Your objective:
Please restate the data below word for word, omitting all images.

Before-and-after object lists

------

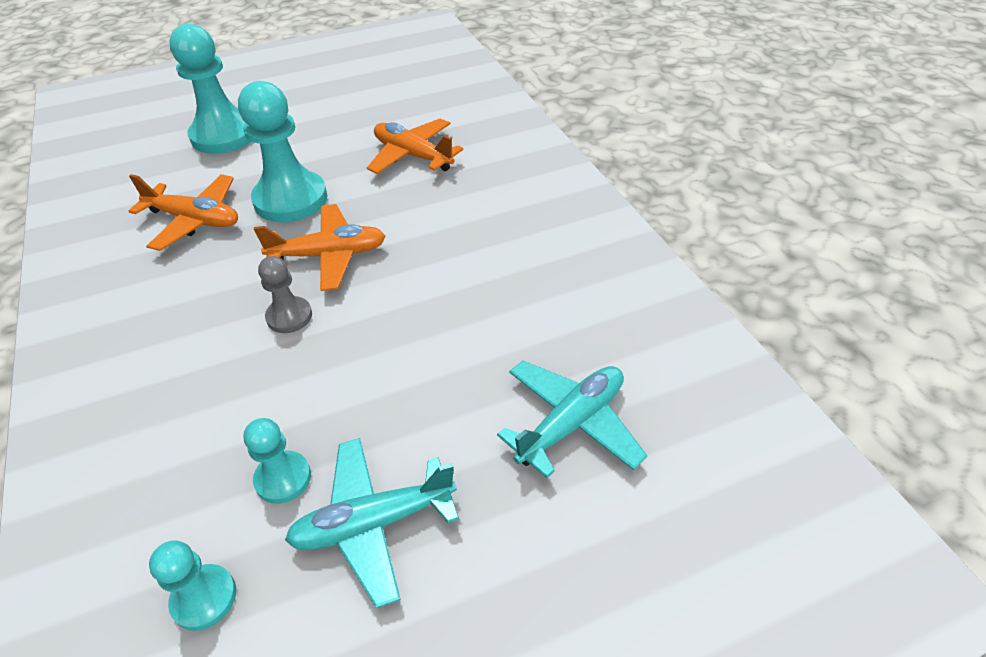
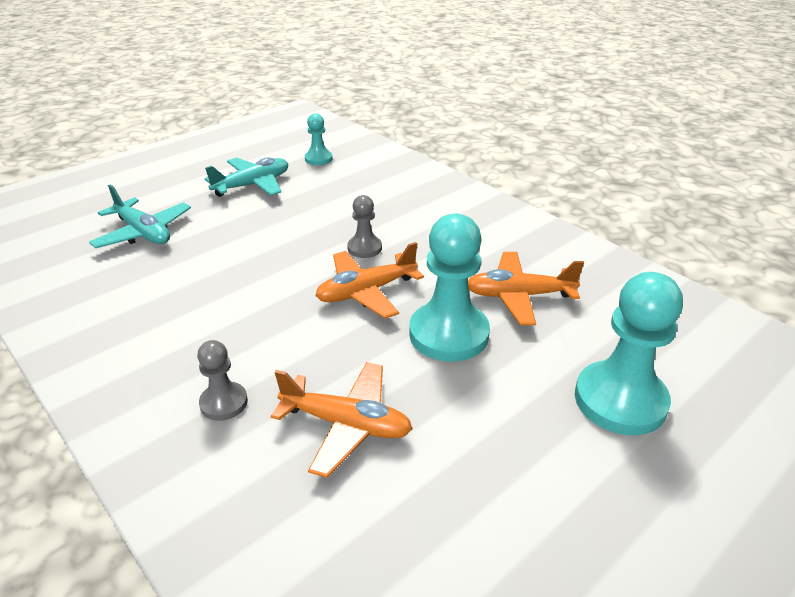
camera: 160 degrees right, 10 degrees down
(283, 478) = (309, 189): turquoise pawn -> none
(494, 184) = (224, 403): none -> grey pawn
(571, 423) = (143, 233): turquoise plane -> turquoise plane turned 75 degrees counterclockwise

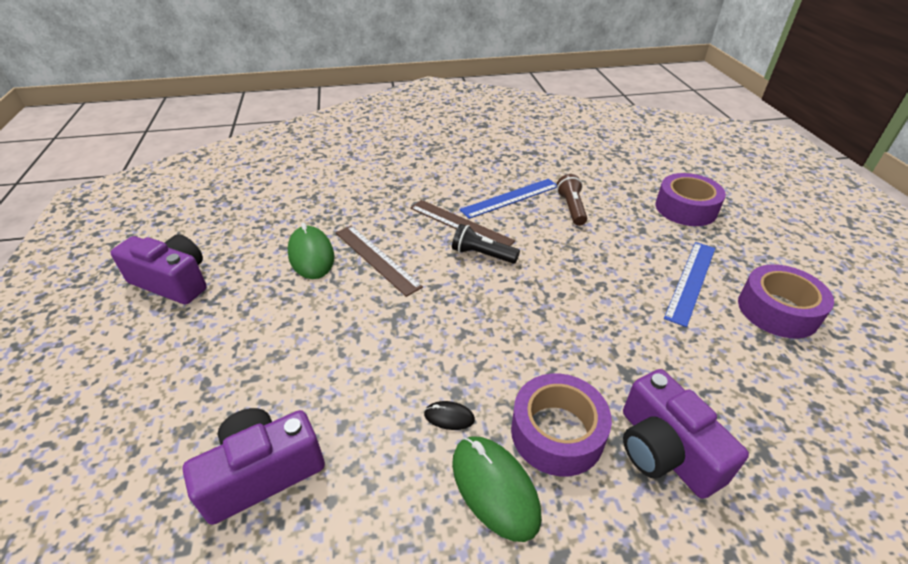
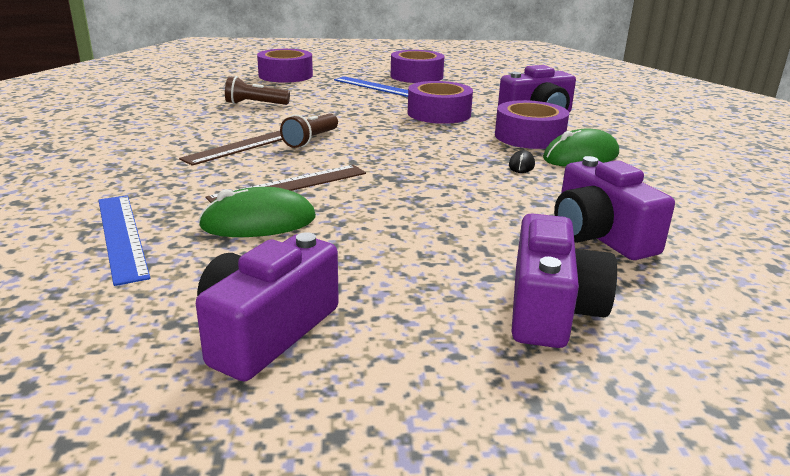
camera: 85 degrees left, 15 degrees down
(148, 418) = (551, 309): none -> purple camera
(482, 255) = (311, 140): black flashlight -> brown flashlight
(510, 198) = (215, 122): blue ruler -> blue ruler (121, 236)
(612, 339) = (439, 113): none -> purple tape

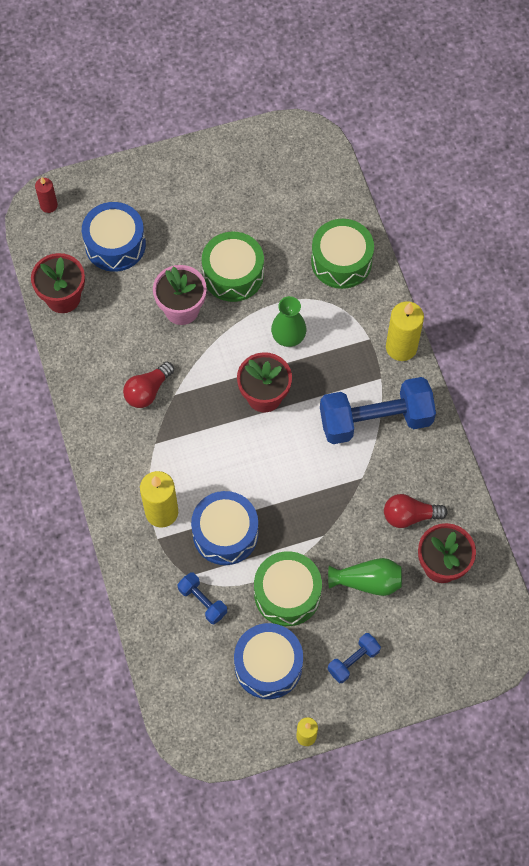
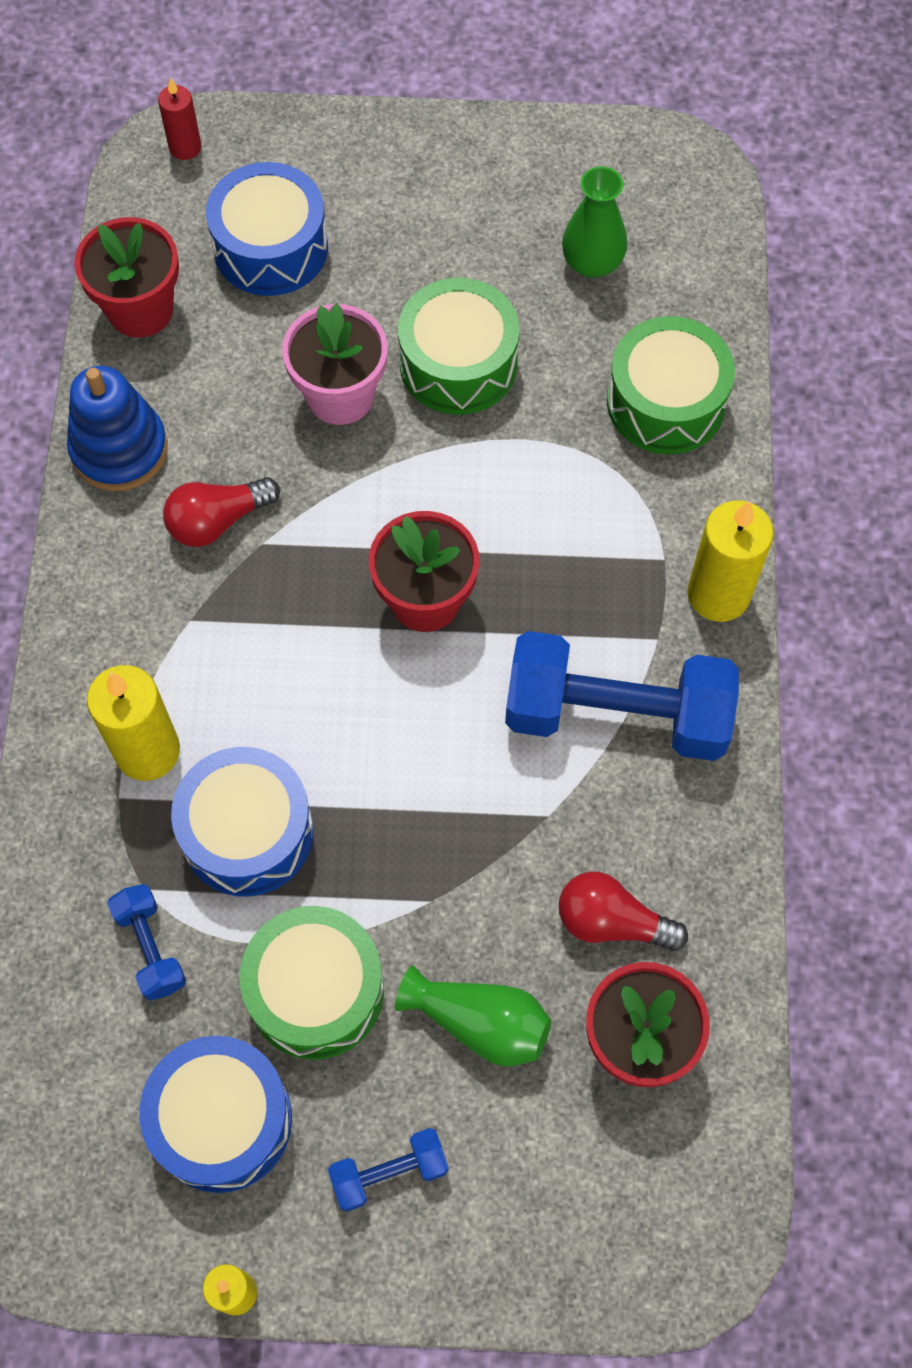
camera: 20 degrees right, 0 degrees up
(83, 371) = (119, 449): none -> blue stacking toy
(288, 336) = (514, 506): green vase -> green vase (592, 263)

------

Task output:
camera: 160 degrees right, 10 degrees down
(283, 478) = (309, 189): turquoise pawn -> none
(494, 184) = (224, 403): none -> grey pawn
(571, 423) = (143, 233): turquoise plane -> turquoise plane turned 75 degrees counterclockwise

camera: 85 degrees left, 15 degrees down
(148, 418) = (551, 309): none -> purple camera
(482, 255) = (311, 140): black flashlight -> brown flashlight
(510, 198) = (215, 122): blue ruler -> blue ruler (121, 236)
(612, 339) = (439, 113): none -> purple tape

camera: 20 degrees right, 0 degrees up
(83, 371) = (119, 449): none -> blue stacking toy
(288, 336) = (514, 506): green vase -> green vase (592, 263)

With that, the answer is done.